» **Short problem**
Which lines of the material below contain the string "upper", matched with case counting? Pull out each such line and copy it.

--- Supplied entries ---

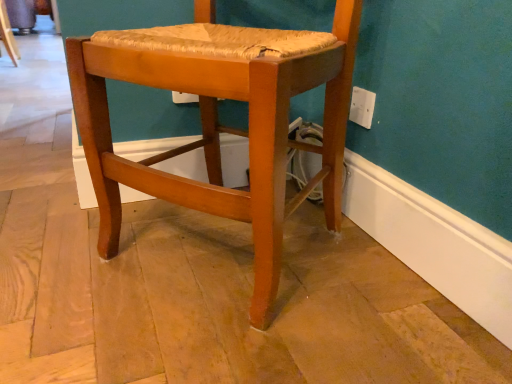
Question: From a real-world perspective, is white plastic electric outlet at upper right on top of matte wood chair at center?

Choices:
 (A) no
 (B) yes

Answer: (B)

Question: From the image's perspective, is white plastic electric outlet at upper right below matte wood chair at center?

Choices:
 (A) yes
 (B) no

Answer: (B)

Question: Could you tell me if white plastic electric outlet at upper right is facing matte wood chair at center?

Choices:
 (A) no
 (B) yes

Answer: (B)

---
--- Supplied entries ---

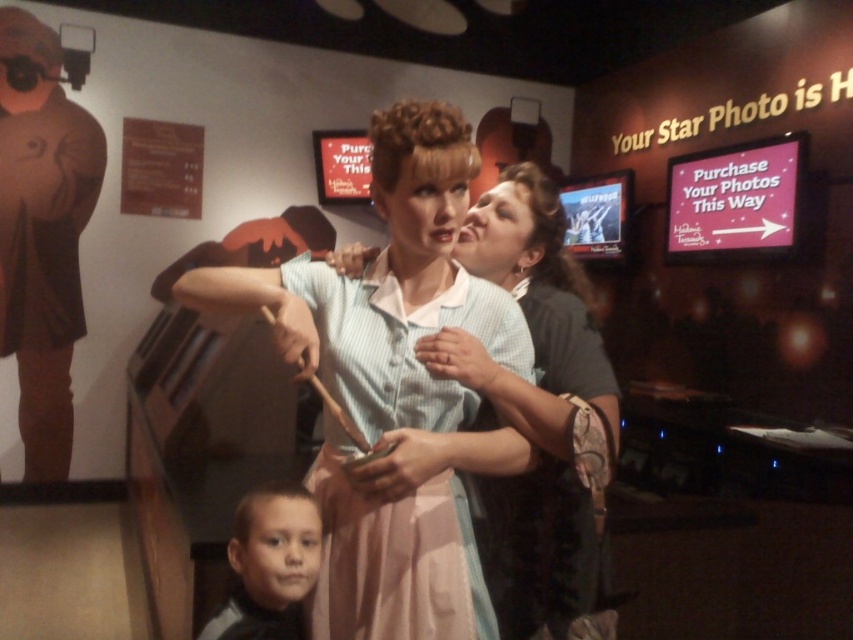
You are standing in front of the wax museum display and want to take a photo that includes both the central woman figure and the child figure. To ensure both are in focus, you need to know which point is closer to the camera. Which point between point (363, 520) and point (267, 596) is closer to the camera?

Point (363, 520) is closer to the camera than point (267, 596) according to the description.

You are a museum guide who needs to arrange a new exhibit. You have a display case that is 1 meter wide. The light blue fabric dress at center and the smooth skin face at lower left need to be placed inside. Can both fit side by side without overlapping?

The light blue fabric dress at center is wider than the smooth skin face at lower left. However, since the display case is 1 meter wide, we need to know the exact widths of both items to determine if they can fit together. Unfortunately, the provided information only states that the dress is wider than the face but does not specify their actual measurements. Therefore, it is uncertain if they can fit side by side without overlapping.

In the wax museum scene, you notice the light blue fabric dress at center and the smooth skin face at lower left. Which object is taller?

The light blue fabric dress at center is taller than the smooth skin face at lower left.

---

» **Finished exercise**
Question: From a real-world perspective, is white plastic electric outlet at upper right on top of matte wood chair at center?
Question: From the image's perspective, is white plastic electric outlet at upper right below matte wood chair at center?
Question: Could you tell me if white plastic electric outlet at upper right is facing matte wood chair at center?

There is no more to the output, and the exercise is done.